[DATA IN THIS EXERCISE — start]
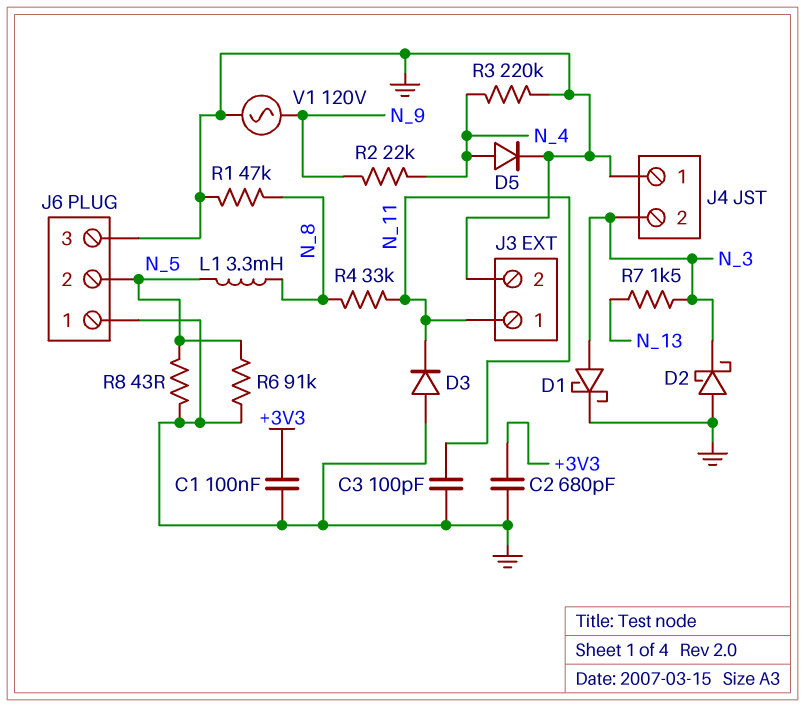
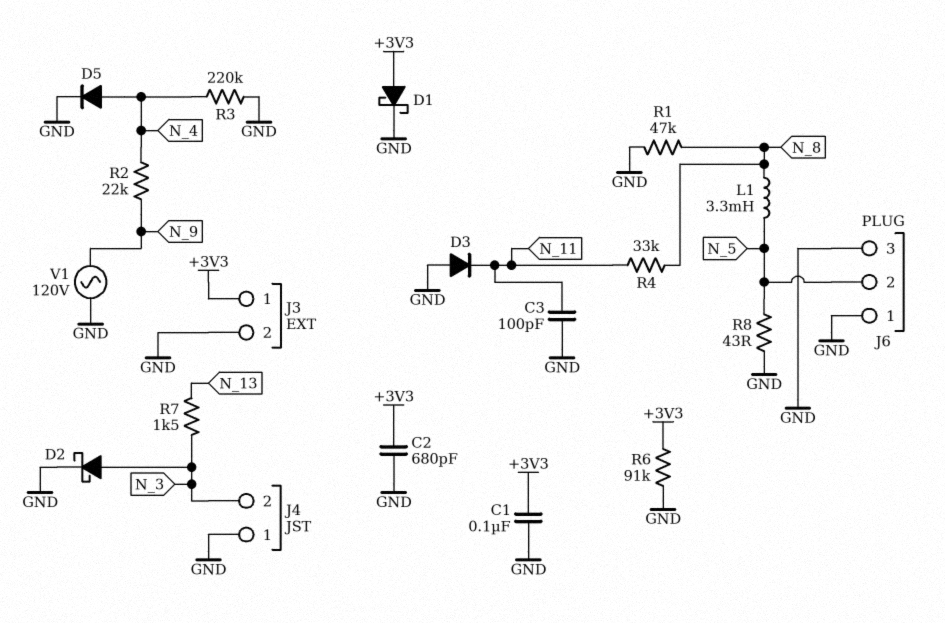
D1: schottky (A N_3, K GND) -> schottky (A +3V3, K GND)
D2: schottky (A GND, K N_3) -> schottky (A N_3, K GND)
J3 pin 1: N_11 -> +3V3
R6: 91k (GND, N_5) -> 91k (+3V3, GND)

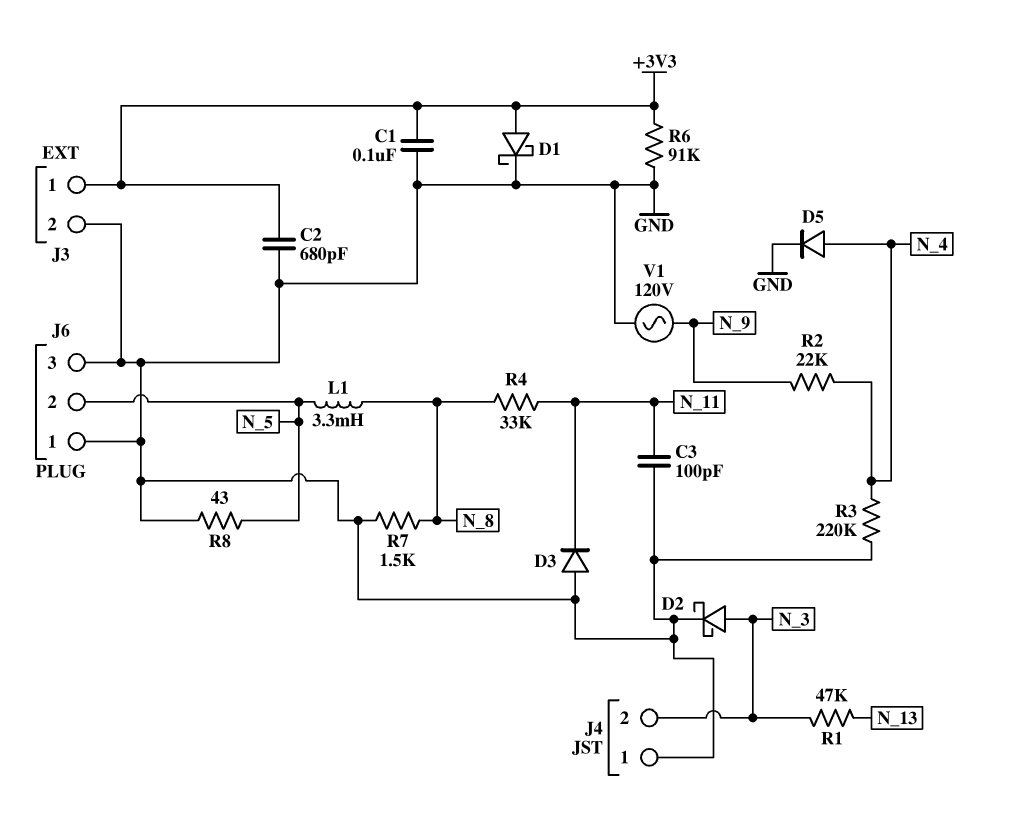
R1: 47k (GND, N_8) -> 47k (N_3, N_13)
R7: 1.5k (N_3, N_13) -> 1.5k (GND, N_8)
[DATA IN THIS EXERCISE — finish]
The data above should be returned in full, exactly as written, apart from its images.

D1: schottky (A N_3, K GND) -> schottky (A +3V3, K GND)
D2: schottky (A GND, K N_3) -> schottky (A N_3, K GND)
J3 pin 1: N_11 -> +3V3
R6: 91k (GND, N_5) -> 91k (+3V3, GND)

R1: 47k (GND, N_8) -> 47k (N_3, N_13)
R7: 1.5k (N_3, N_13) -> 1.5k (GND, N_8)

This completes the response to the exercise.